------ PROVIDED DATA
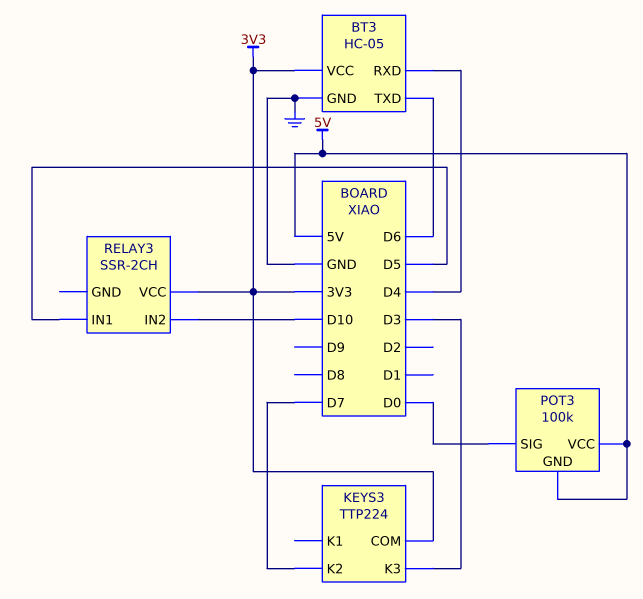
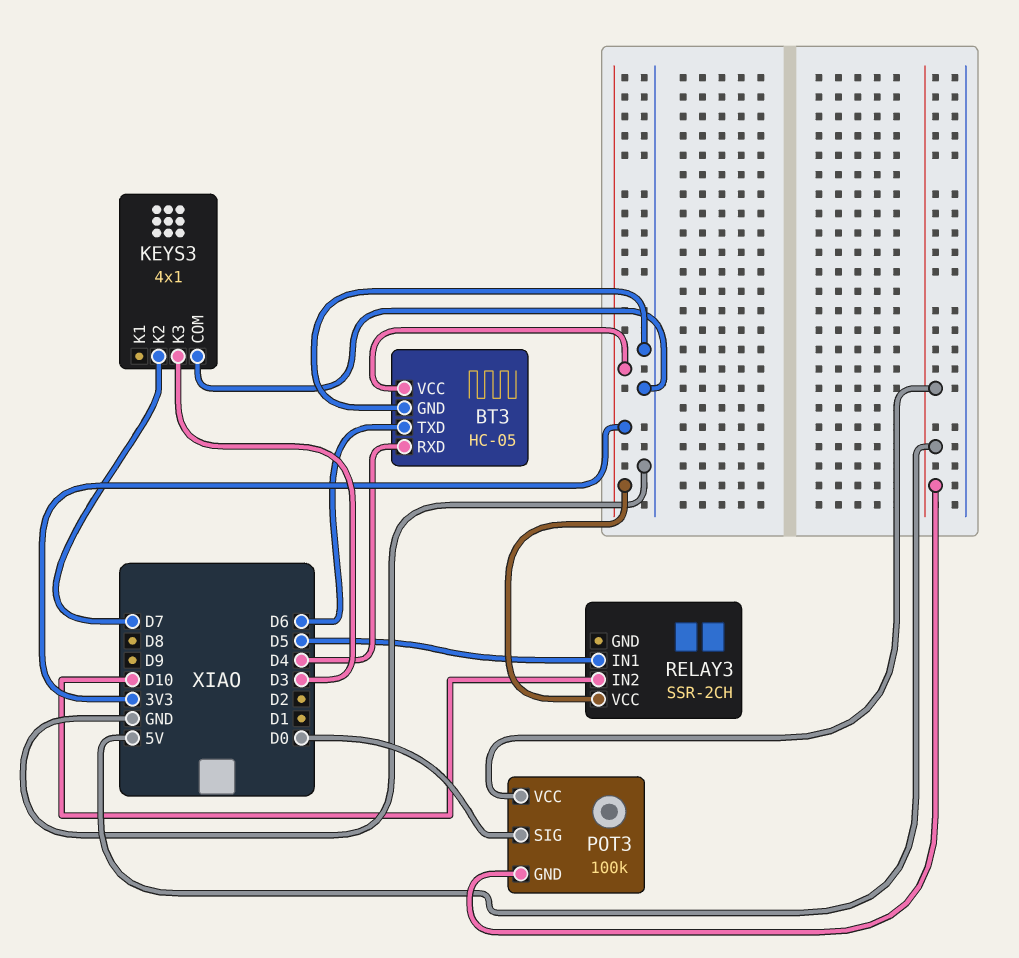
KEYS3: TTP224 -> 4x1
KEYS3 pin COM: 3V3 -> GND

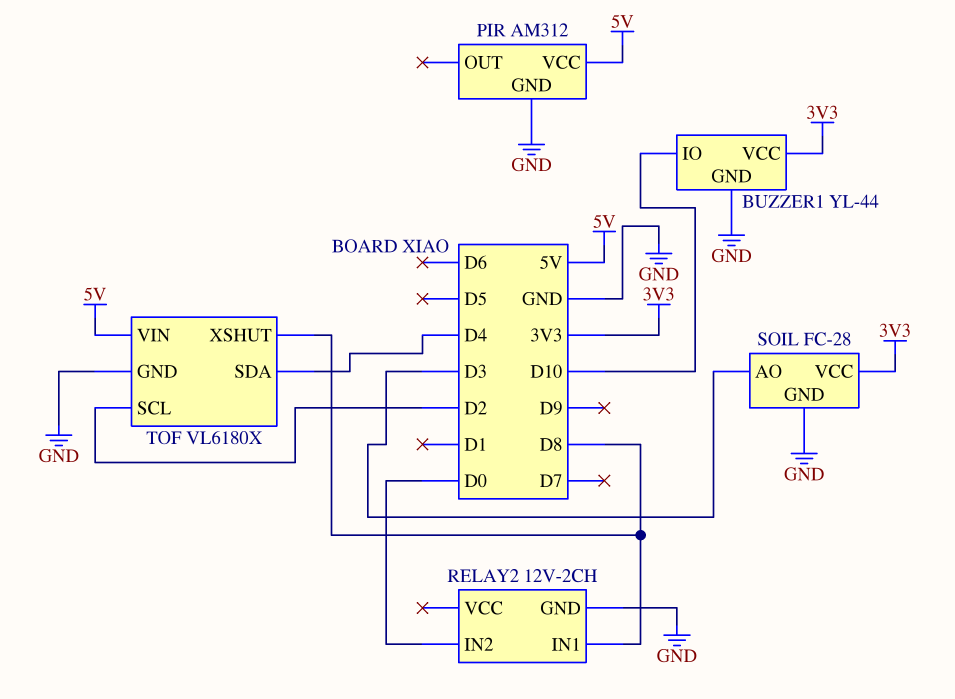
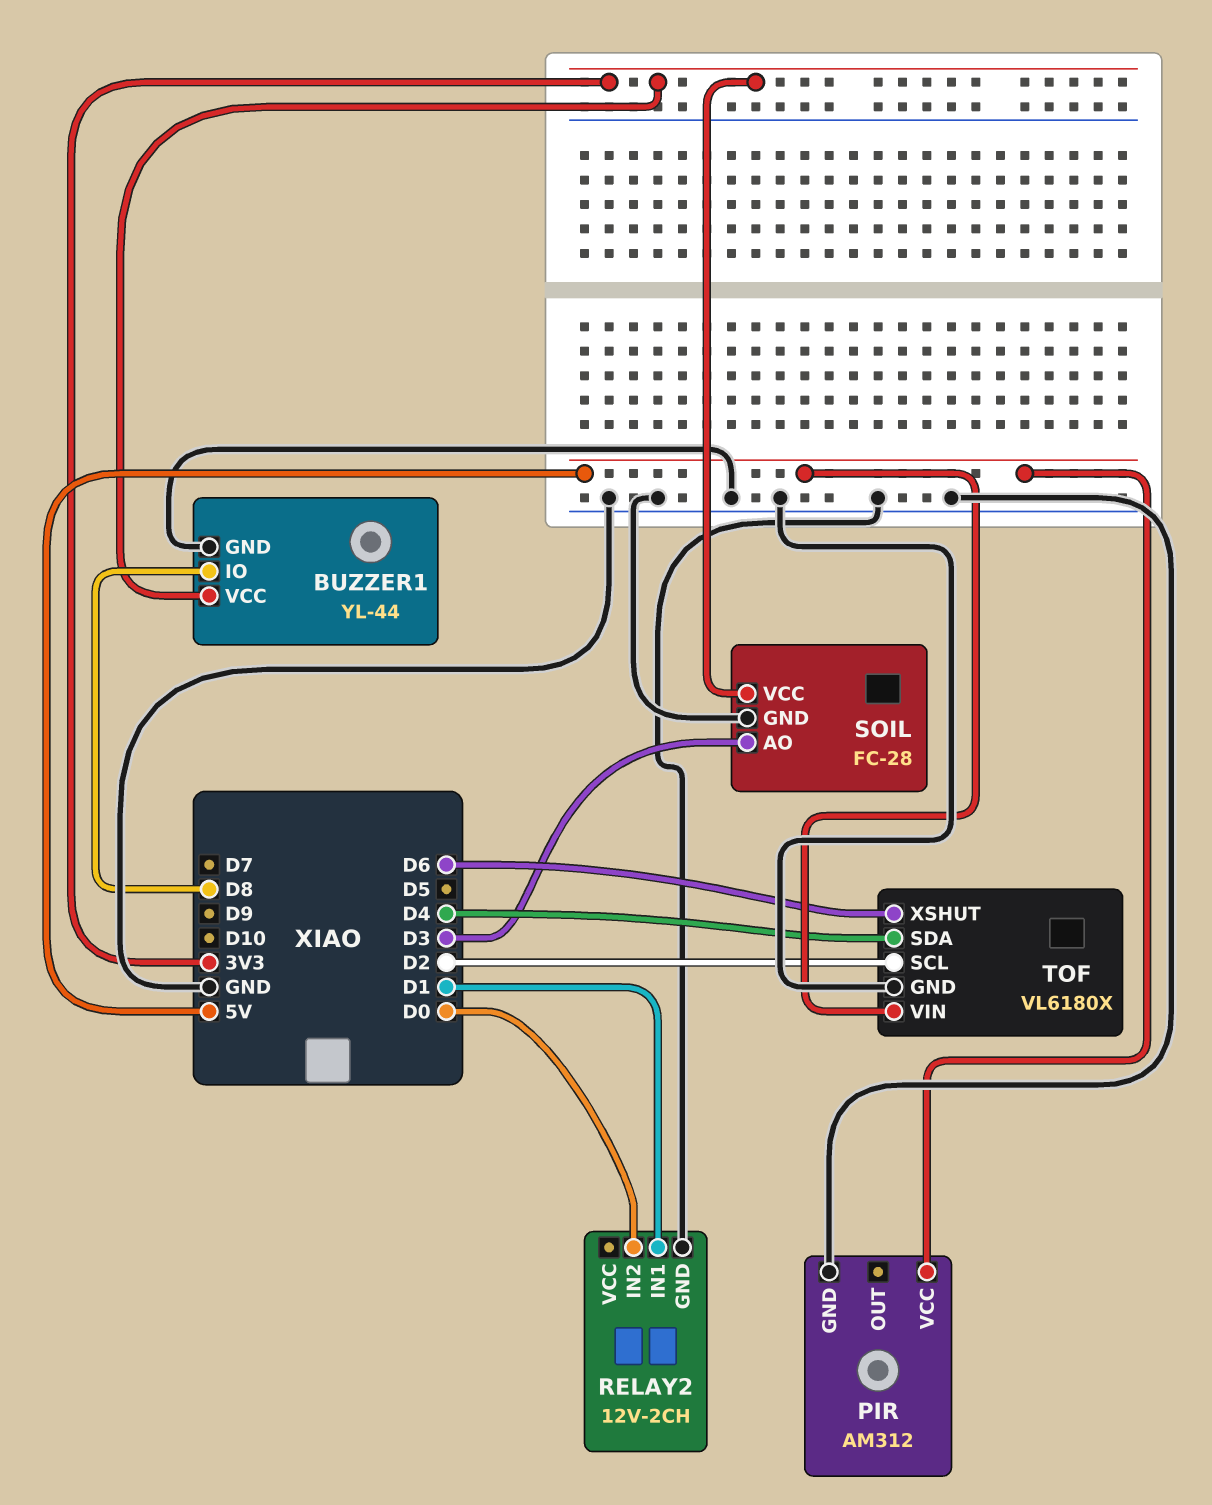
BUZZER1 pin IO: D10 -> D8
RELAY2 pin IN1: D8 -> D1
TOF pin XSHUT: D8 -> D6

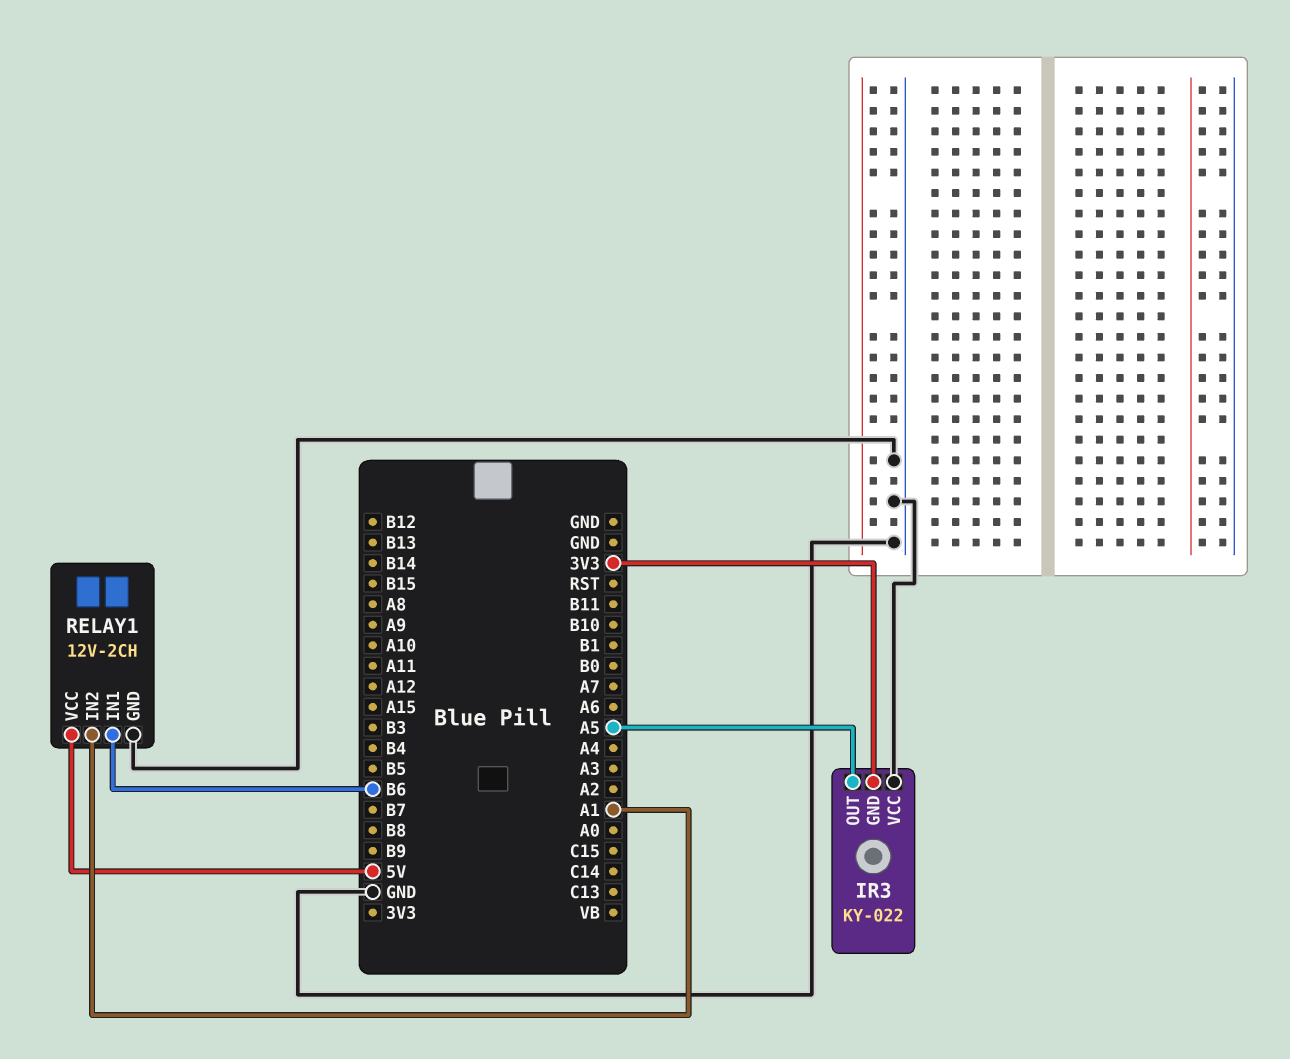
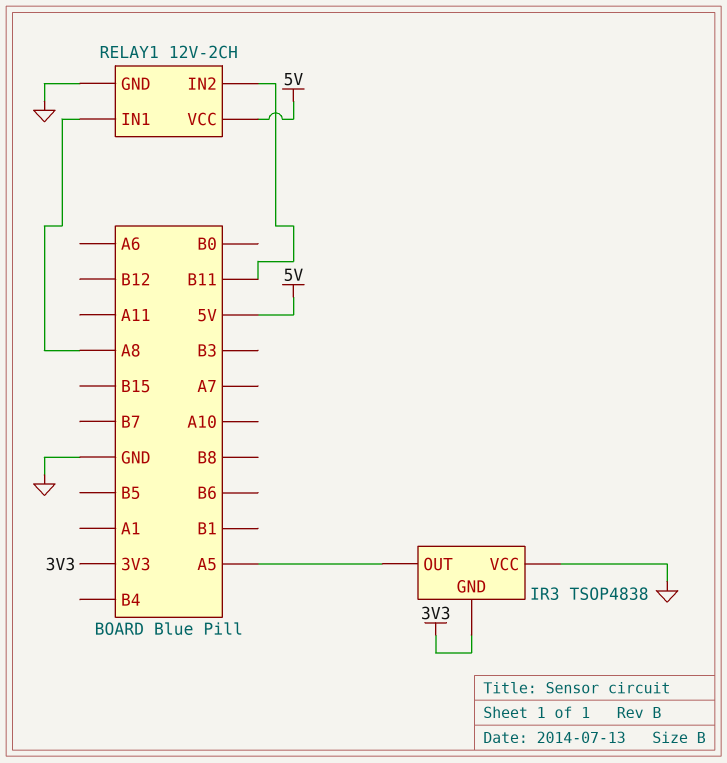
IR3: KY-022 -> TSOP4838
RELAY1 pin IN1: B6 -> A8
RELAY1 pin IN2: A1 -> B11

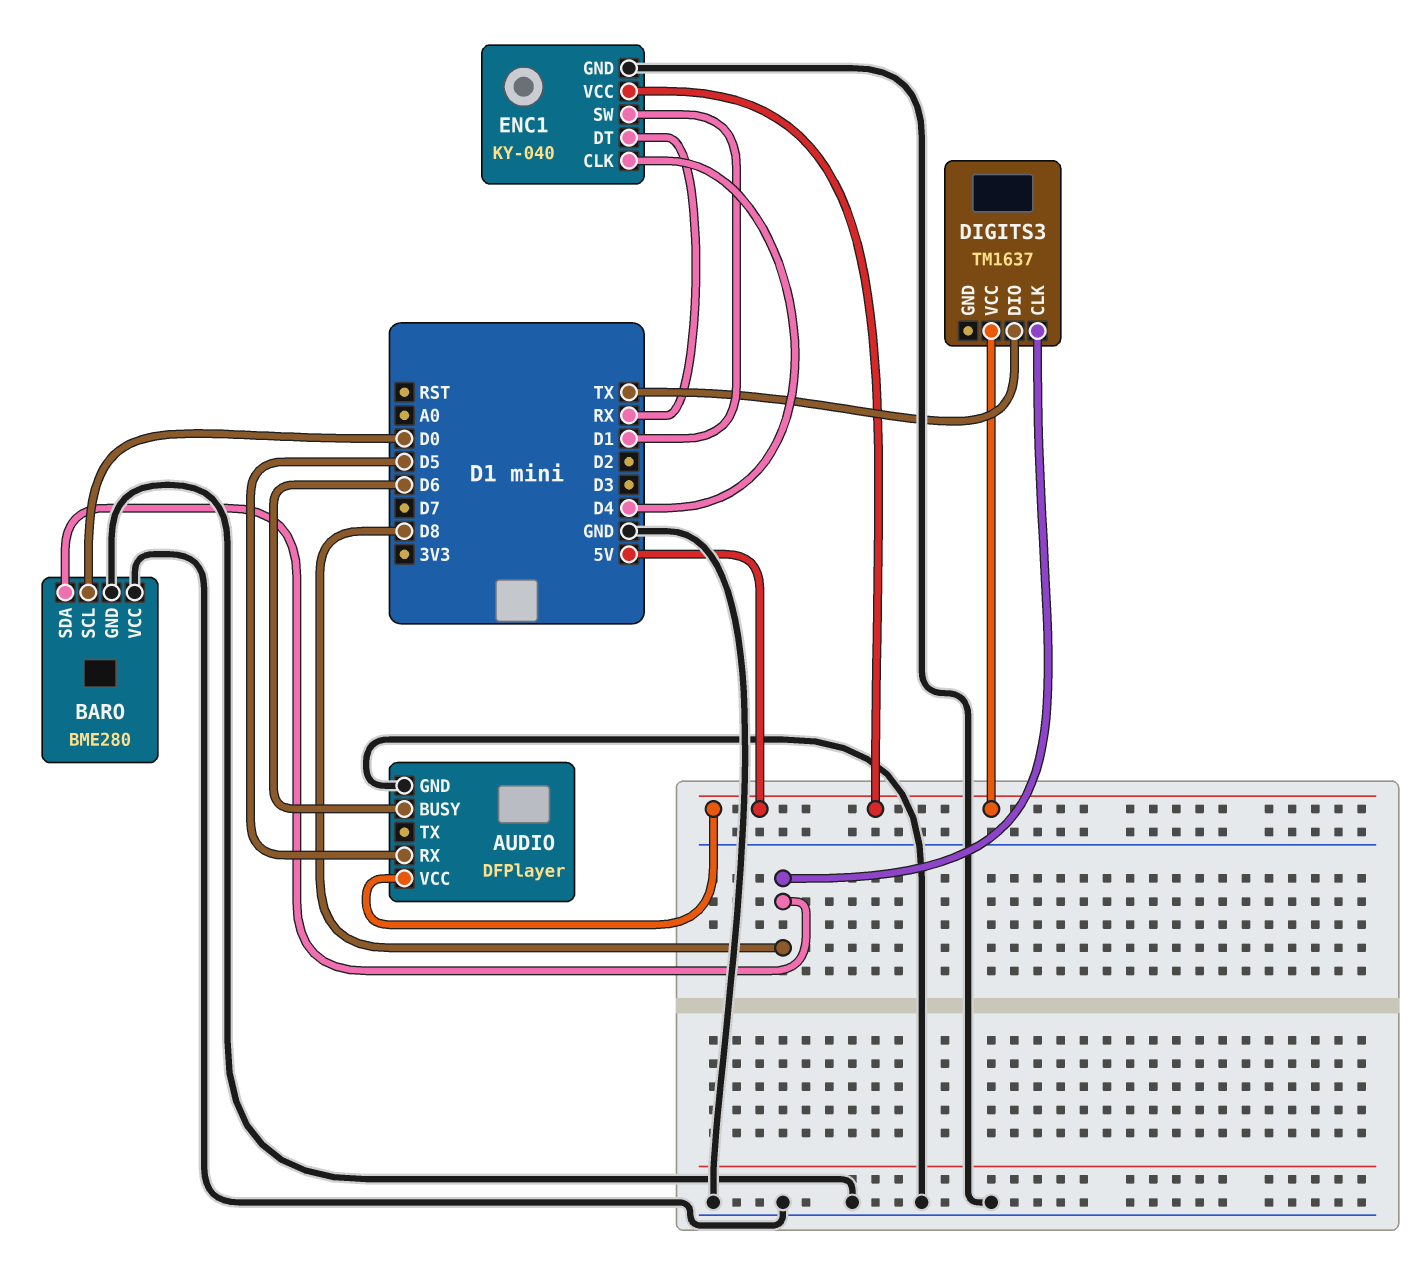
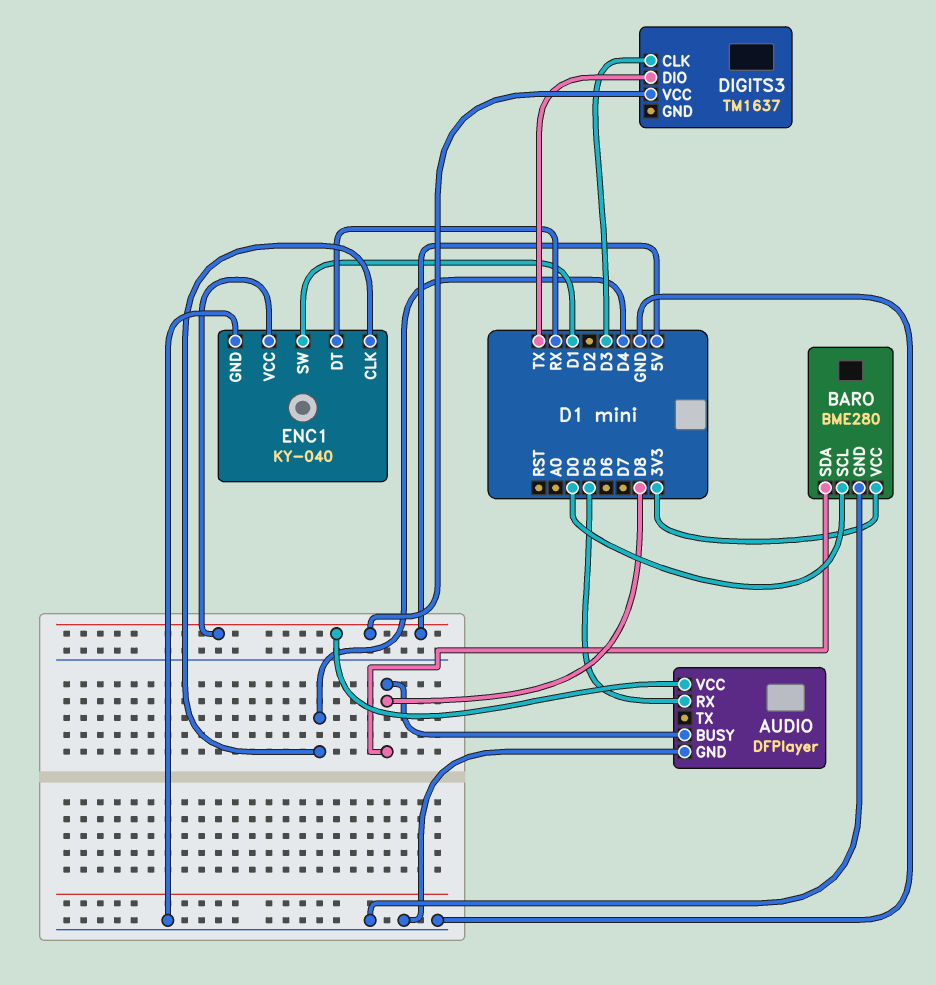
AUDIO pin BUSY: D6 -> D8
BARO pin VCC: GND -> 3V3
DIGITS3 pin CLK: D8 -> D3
------------
▸ WHAT IS REQUIRED: Reproduce the full listing above verbatim, with no pictures included.

▸ ANSWER TO THIS PROBLEM:
KEYS3: TTP224 -> 4x1
KEYS3 pin COM: 3V3 -> GND

BUZZER1 pin IO: D10 -> D8
RELAY2 pin IN1: D8 -> D1
TOF pin XSHUT: D8 -> D6

IR3: KY-022 -> TSOP4838
RELAY1 pin IN1: B6 -> A8
RELAY1 pin IN2: A1 -> B11

AUDIO pin BUSY: D6 -> D8
BARO pin VCC: GND -> 3V3
DIGITS3 pin CLK: D8 -> D3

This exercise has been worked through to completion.